[Synthetic geometry scene data]

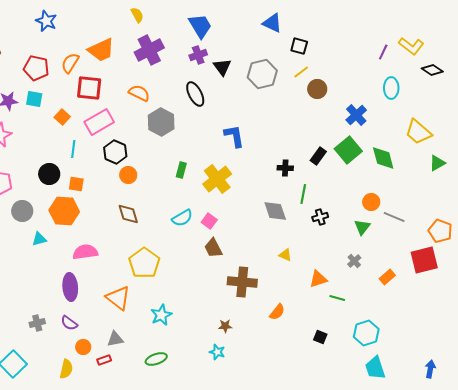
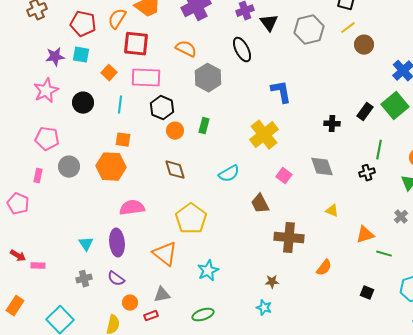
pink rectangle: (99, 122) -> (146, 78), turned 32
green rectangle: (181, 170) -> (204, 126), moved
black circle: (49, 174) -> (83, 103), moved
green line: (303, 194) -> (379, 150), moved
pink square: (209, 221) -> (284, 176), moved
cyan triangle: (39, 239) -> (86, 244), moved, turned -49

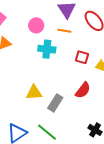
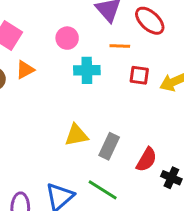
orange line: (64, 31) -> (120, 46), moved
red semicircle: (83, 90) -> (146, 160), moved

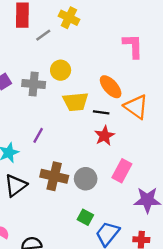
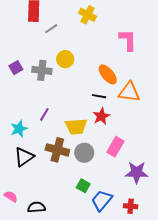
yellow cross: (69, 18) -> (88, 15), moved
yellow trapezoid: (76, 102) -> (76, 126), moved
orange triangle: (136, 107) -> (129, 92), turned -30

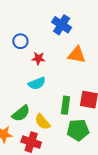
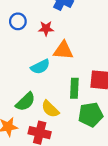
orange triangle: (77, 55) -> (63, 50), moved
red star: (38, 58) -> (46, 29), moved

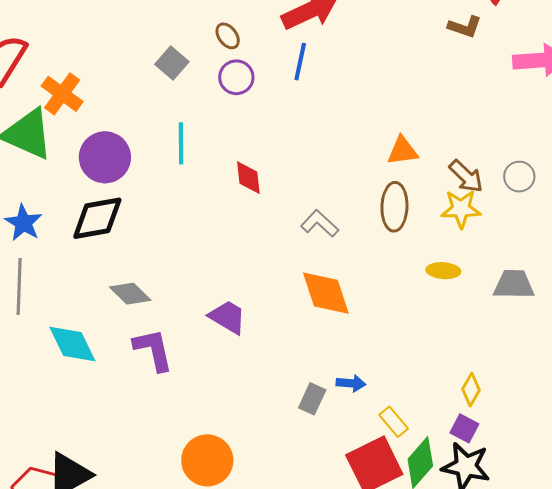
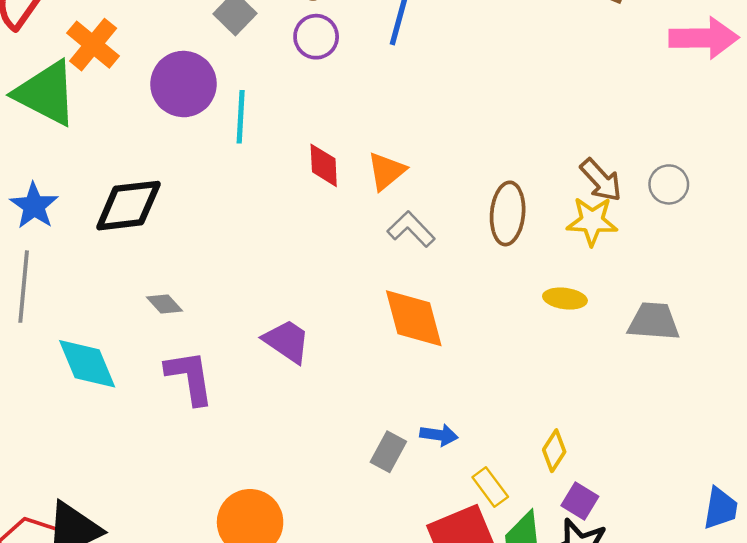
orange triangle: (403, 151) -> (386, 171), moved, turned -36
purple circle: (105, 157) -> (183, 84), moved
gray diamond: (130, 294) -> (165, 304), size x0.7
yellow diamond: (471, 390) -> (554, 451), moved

YOUR ASSIGNMENT:
Which lines of the records hold the string "rectangle"? Copy each one.

ANSWER SPACE:
pink rectangle: (99, 122) -> (146, 78), turned 32
green rectangle: (181, 170) -> (204, 126), moved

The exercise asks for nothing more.